Work required: Retype only what runs from the first line of the records to the line with "90 degrees clockwise", inclusive, and no pictures.

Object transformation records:
========

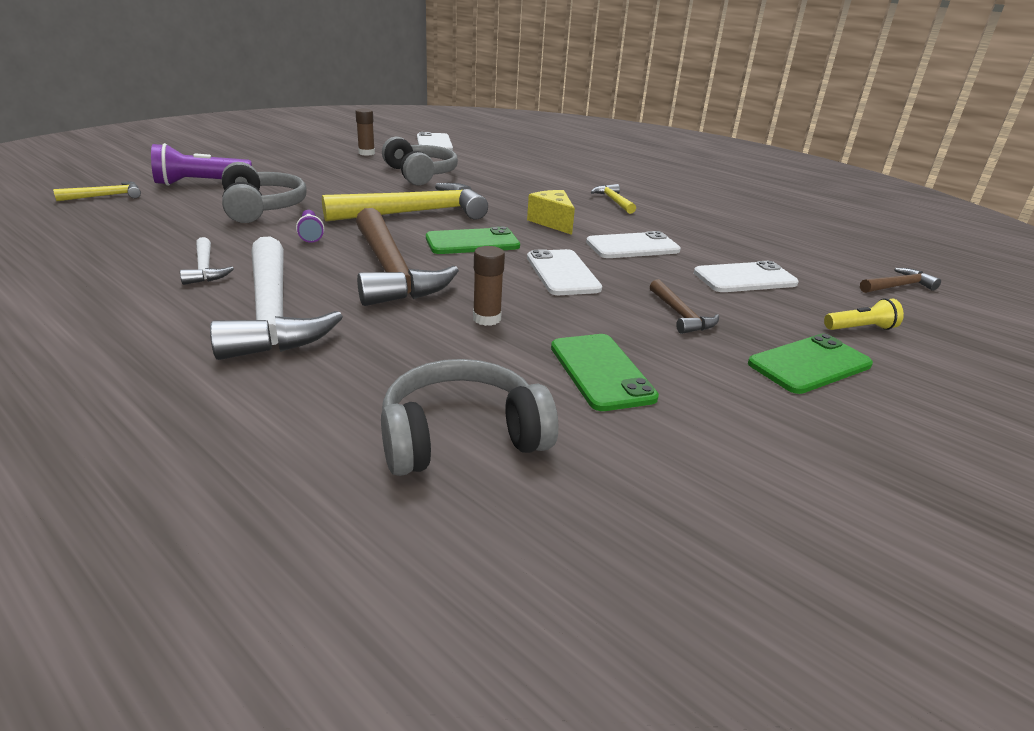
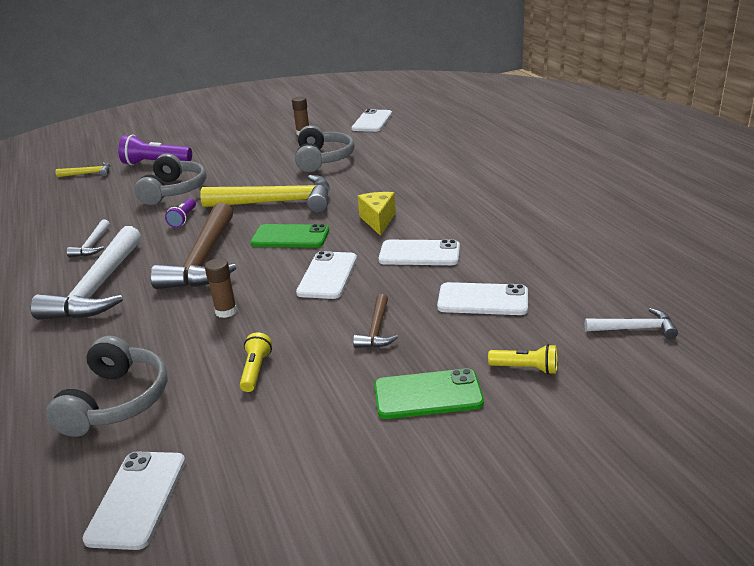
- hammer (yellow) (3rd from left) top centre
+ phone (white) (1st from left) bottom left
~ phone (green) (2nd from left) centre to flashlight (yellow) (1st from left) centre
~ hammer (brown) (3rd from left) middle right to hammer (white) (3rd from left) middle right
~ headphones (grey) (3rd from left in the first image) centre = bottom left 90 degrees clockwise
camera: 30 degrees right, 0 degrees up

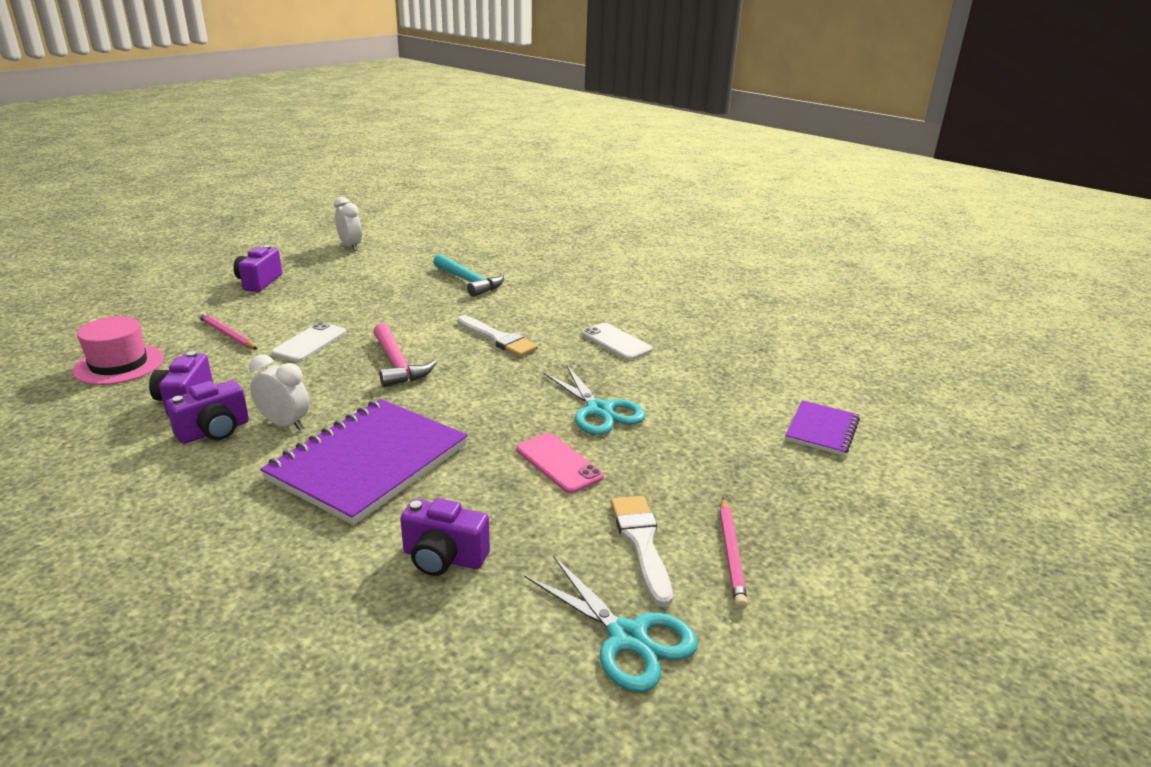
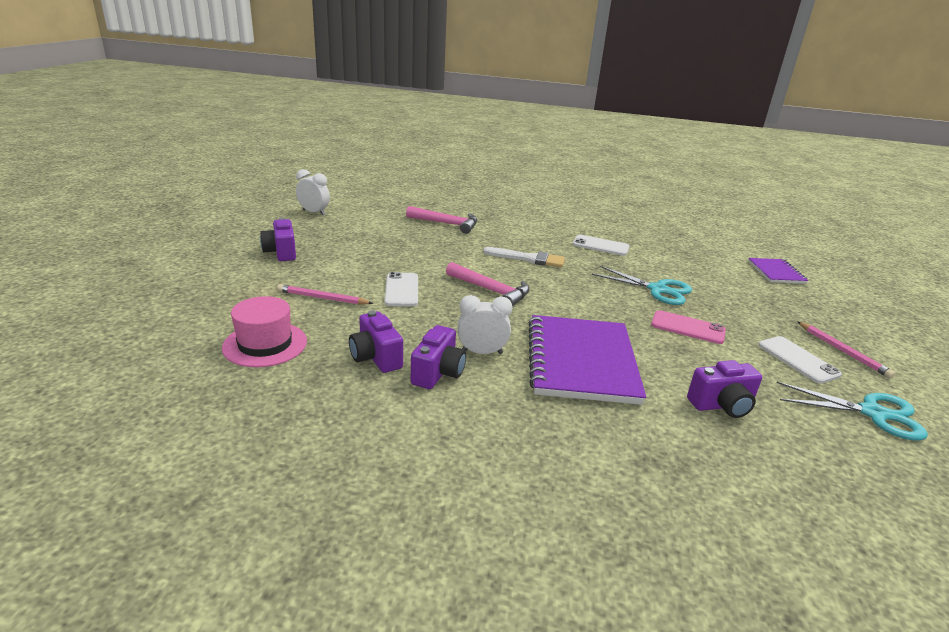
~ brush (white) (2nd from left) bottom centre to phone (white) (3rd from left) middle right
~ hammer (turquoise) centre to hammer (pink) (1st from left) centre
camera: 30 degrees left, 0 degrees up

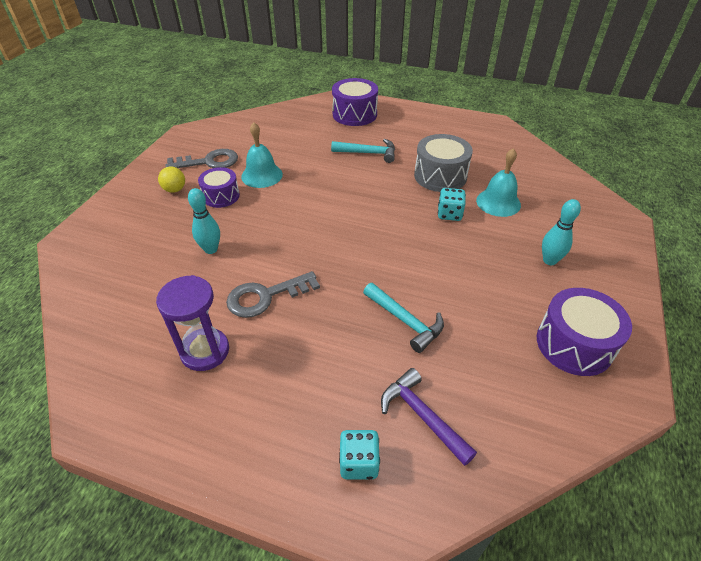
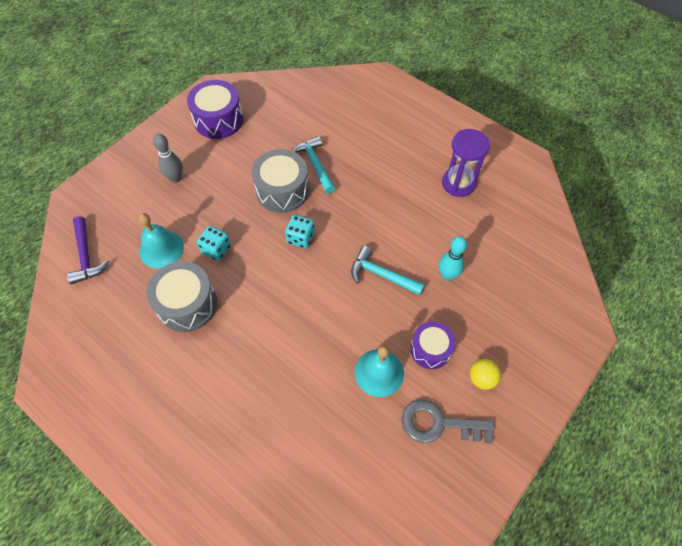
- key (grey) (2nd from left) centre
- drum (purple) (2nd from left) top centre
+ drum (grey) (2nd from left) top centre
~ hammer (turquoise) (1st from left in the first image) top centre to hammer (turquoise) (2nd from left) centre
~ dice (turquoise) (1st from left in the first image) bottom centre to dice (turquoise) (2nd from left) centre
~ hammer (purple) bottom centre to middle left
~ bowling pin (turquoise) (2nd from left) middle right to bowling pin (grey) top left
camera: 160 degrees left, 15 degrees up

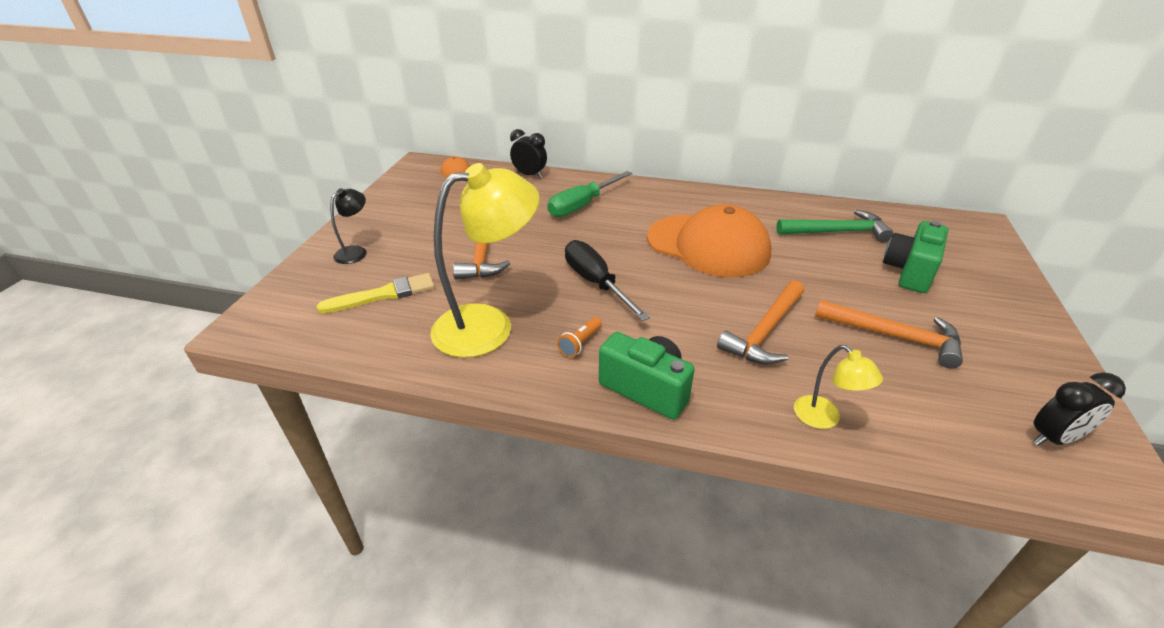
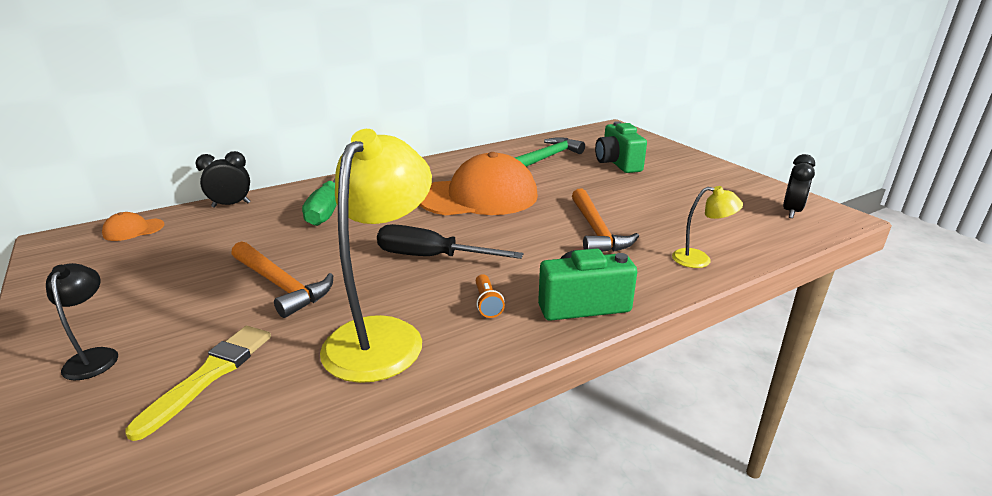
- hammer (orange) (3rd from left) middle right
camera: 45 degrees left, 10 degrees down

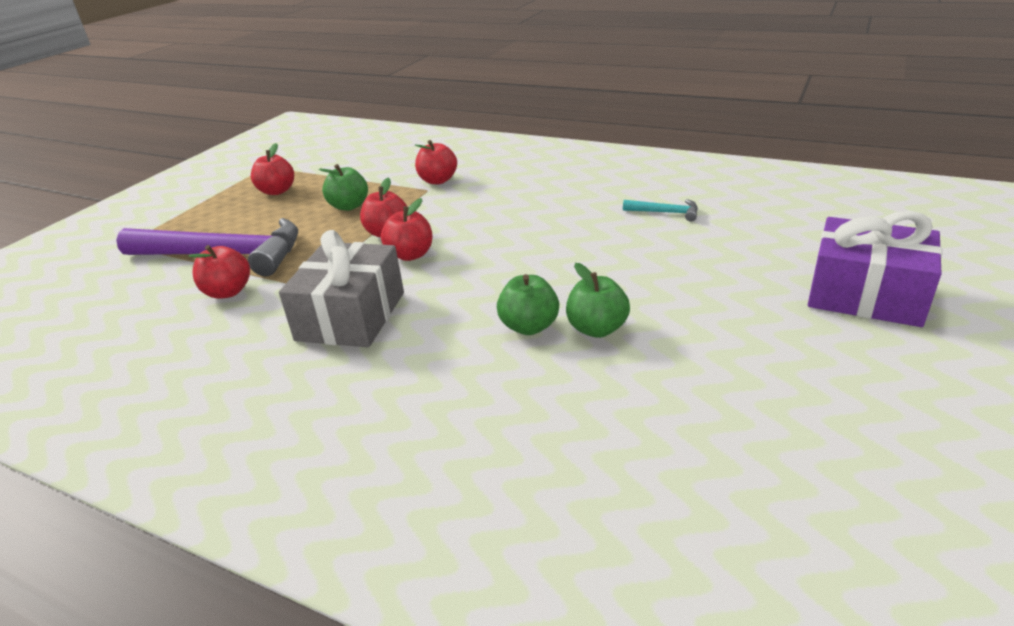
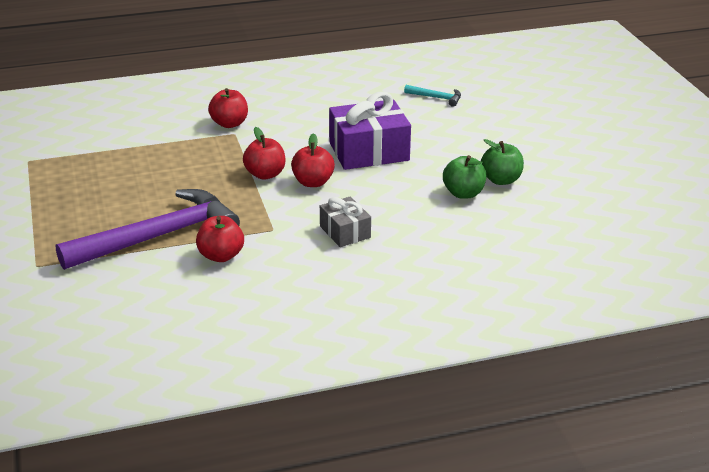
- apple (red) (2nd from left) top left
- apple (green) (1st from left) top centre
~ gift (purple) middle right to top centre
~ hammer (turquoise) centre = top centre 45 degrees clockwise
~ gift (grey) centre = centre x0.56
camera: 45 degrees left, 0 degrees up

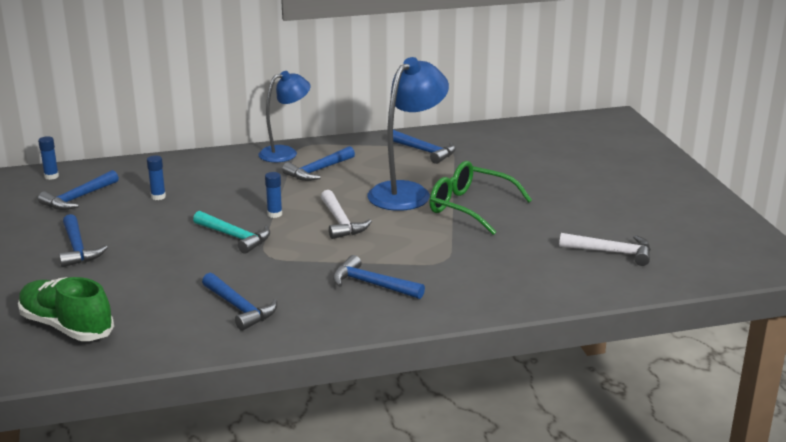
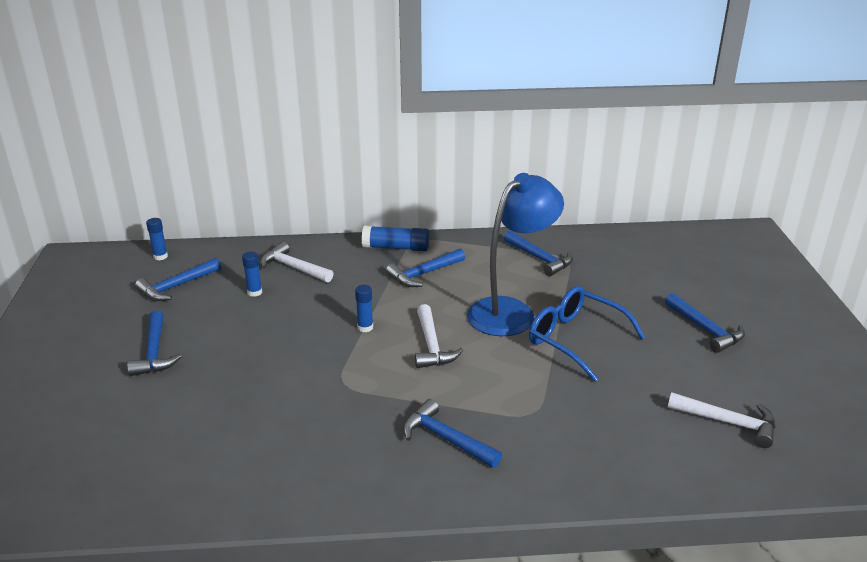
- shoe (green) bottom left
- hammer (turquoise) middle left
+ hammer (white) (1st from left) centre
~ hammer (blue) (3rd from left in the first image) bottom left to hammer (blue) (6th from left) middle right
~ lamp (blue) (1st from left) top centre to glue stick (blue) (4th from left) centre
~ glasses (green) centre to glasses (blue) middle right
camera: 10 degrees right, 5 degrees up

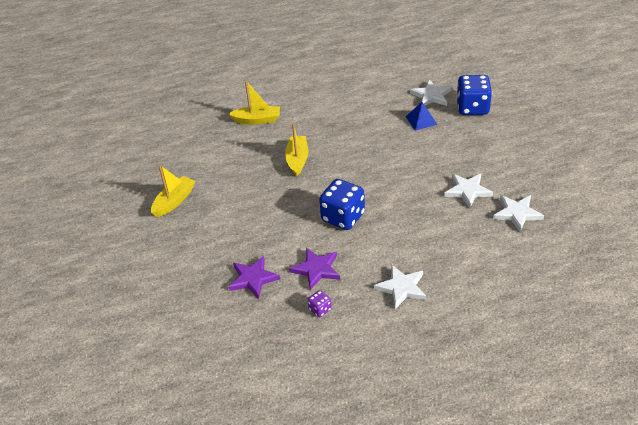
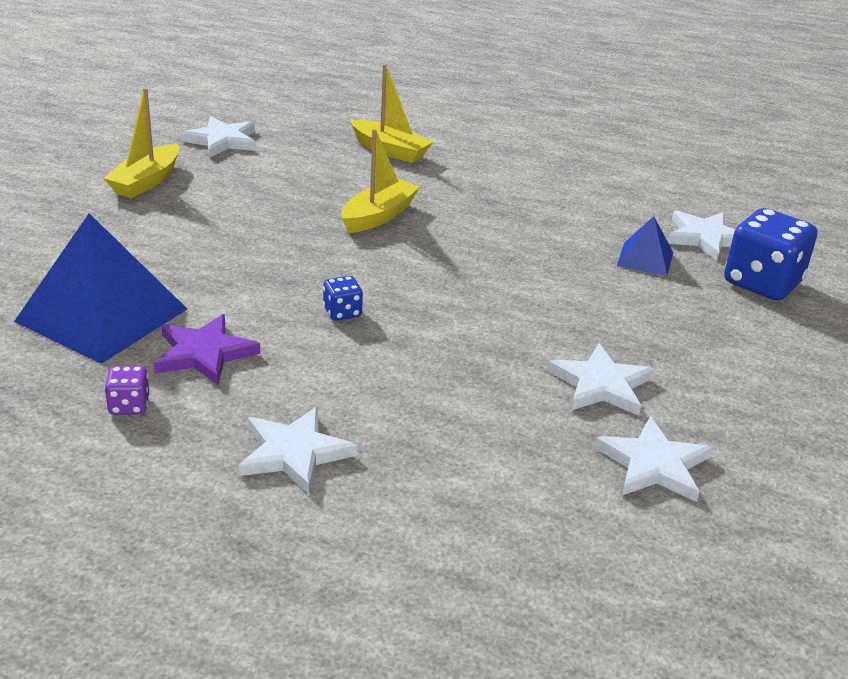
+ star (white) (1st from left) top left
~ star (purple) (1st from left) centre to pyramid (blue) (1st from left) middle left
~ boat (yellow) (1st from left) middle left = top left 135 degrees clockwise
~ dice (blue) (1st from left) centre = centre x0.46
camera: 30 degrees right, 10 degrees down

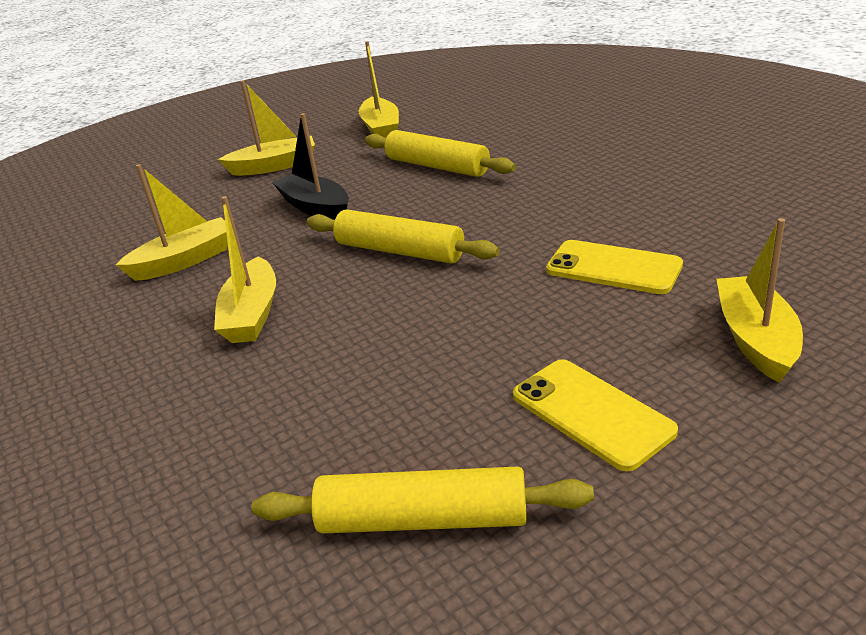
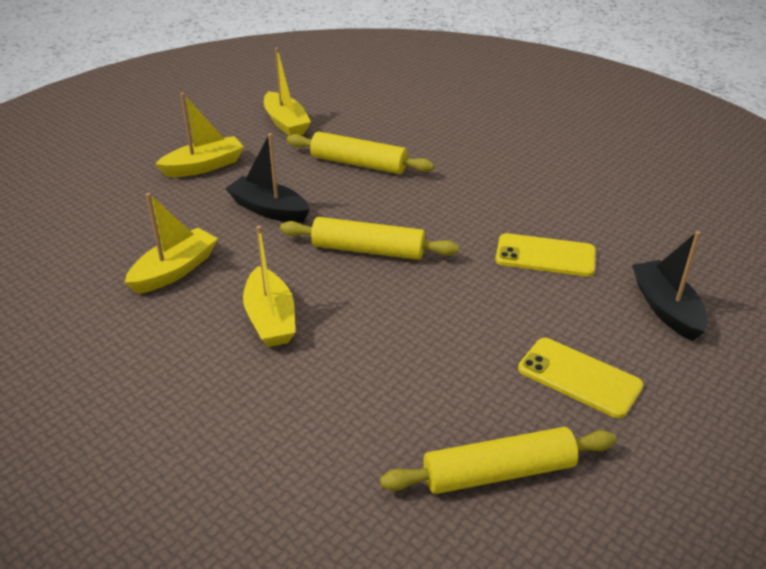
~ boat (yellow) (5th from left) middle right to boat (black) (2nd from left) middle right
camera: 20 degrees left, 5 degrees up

========

Exercise solution:
- hammer (yellow) (3rd from left) top centre
+ phone (white) (1st from left) bottom left
~ phone (green) (2nd from left) centre to flashlight (yellow) (1st from left) centre
~ hammer (brown) (3rd from left) middle right to hammer (white) (3rd from left) middle right
~ headphones (grey) (3rd from left in the first image) centre = bottom left 90 degrees clockwise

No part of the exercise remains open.